**What the task asks:** Look through the records below for the line with "turquoise bell: 3 -> 0" and the line with "turquoise headphones: 0 -> 1", then return those lines and all lines between, exactly.

Provided material START

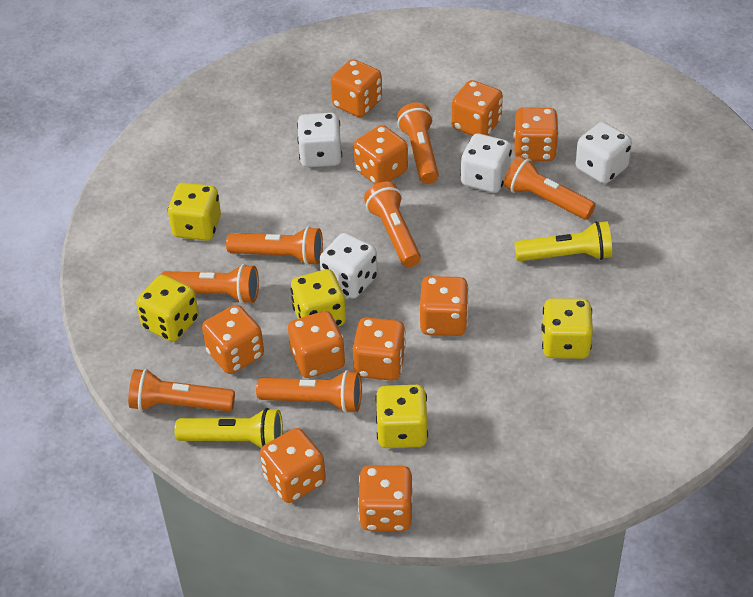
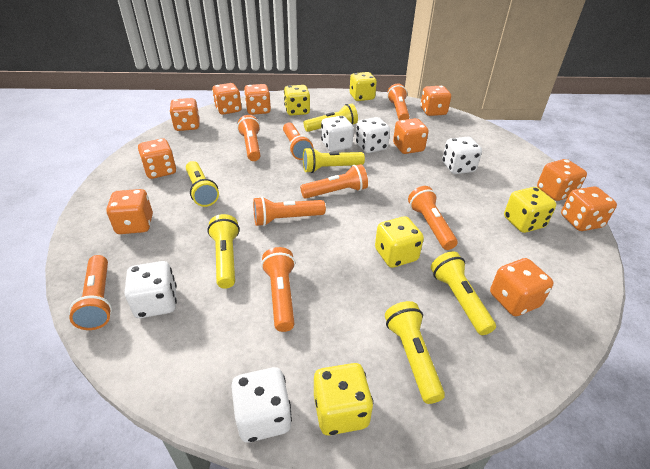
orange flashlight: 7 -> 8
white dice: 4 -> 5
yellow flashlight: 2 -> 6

Provided material END
Provided material START

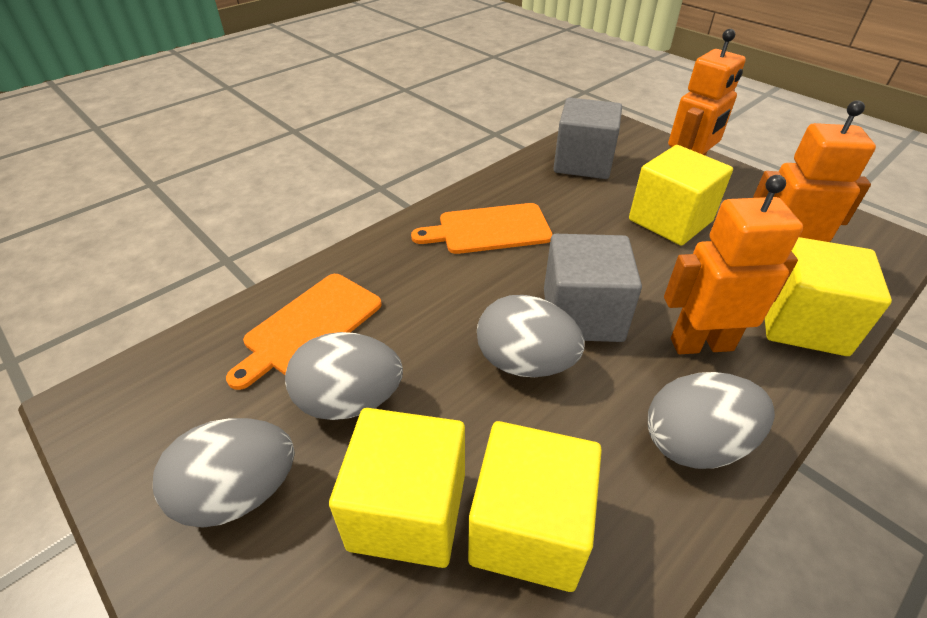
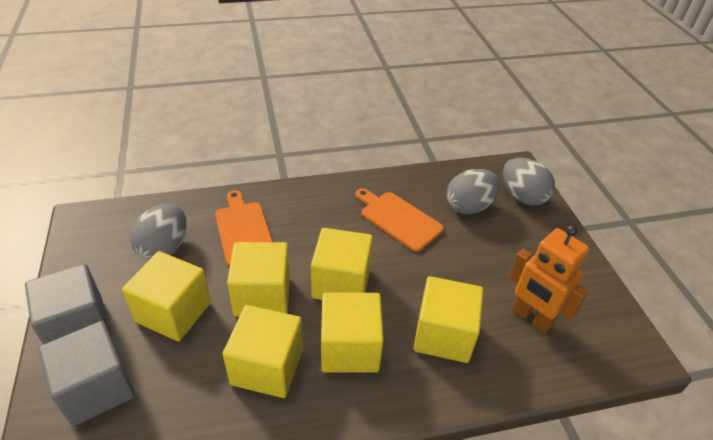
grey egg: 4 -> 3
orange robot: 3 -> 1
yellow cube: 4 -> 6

Provided material END
Provided material START

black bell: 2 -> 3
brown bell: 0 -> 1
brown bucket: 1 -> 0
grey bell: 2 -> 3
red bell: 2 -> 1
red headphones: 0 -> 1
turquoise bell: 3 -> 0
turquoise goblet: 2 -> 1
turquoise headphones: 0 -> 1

Provided material END

**Result for this task:**
turquoise bell: 3 -> 0
turquoise goblet: 2 -> 1
turquoise headphones: 0 -> 1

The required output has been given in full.